Brief: The output should be every line below that includes the word "cone".

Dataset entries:
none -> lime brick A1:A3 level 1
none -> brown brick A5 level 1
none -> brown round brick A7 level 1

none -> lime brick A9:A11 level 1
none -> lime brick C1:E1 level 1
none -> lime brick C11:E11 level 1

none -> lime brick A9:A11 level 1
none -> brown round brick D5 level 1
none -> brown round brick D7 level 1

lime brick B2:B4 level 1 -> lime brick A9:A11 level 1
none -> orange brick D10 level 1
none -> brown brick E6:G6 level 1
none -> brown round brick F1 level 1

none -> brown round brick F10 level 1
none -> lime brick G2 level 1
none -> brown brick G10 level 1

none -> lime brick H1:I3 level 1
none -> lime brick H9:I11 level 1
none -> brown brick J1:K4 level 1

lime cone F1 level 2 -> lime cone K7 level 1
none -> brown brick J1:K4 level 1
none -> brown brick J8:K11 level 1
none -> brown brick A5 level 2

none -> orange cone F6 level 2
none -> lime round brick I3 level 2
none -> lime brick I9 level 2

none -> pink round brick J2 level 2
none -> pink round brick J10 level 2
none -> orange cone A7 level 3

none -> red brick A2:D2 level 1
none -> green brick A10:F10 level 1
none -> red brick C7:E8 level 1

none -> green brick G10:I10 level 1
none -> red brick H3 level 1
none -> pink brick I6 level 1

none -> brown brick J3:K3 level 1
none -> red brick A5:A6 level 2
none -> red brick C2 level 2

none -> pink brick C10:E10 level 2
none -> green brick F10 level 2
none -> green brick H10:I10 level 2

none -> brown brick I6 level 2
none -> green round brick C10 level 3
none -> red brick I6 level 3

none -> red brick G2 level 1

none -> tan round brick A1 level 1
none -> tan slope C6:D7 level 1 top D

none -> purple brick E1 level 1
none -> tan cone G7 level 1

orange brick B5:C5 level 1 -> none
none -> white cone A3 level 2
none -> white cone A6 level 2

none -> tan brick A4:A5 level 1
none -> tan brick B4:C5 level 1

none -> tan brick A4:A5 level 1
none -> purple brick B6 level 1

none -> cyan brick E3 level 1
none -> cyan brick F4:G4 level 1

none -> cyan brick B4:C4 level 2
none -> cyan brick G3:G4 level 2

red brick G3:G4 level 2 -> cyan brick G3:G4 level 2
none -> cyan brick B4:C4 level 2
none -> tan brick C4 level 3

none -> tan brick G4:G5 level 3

Response area:
lime cone F1 level 2 -> lime cone K7 level 1
none -> orange cone F6 level 2
none -> orange cone A7 level 3
none -> tan cone G7 level 1
none -> white cone A3 level 2
none -> white cone A6 level 2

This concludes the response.